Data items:
* * *

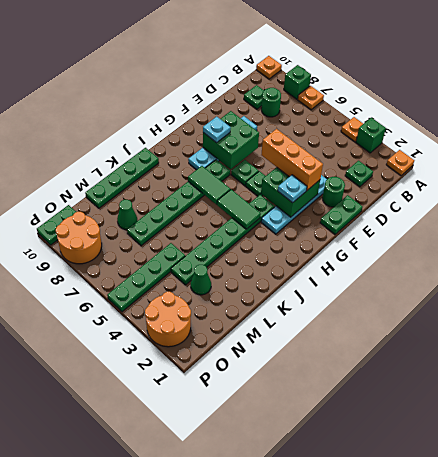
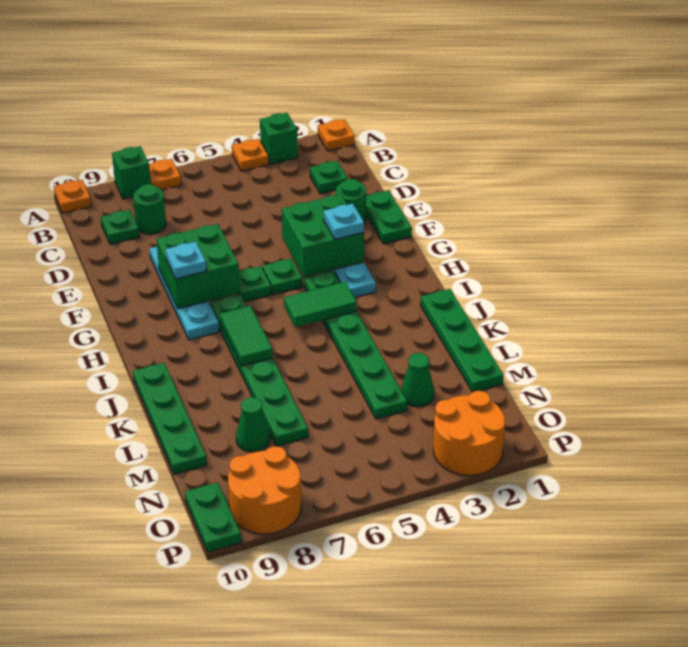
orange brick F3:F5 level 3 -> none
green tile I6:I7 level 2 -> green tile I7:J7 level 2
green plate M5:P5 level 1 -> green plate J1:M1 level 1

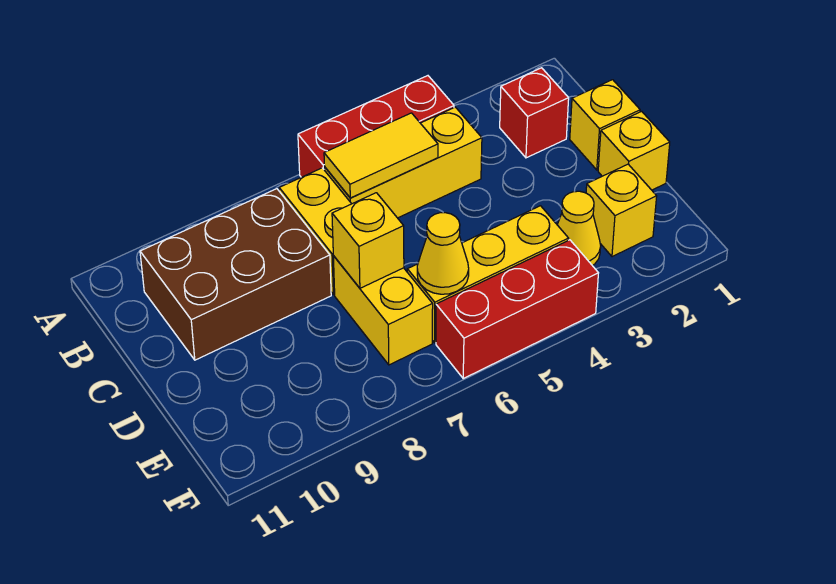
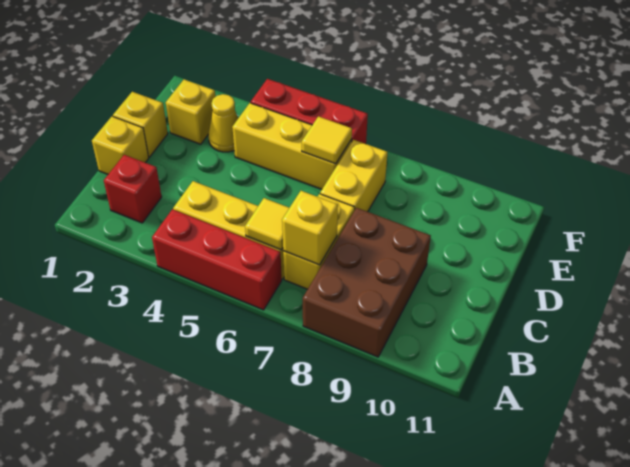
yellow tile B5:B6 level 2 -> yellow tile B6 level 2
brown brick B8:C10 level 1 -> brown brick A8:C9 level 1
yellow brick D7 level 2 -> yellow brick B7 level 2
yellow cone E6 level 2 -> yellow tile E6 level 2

* * *

> [Work item] Please copy only the lines from the one with "yellow tile B5:B6" through the final line of the records above, both ends included.

> [Answer section]
yellow tile B5:B6 level 2 -> yellow tile B6 level 2
brown brick B8:C10 level 1 -> brown brick A8:C9 level 1
yellow brick D7 level 2 -> yellow brick B7 level 2
yellow cone E6 level 2 -> yellow tile E6 level 2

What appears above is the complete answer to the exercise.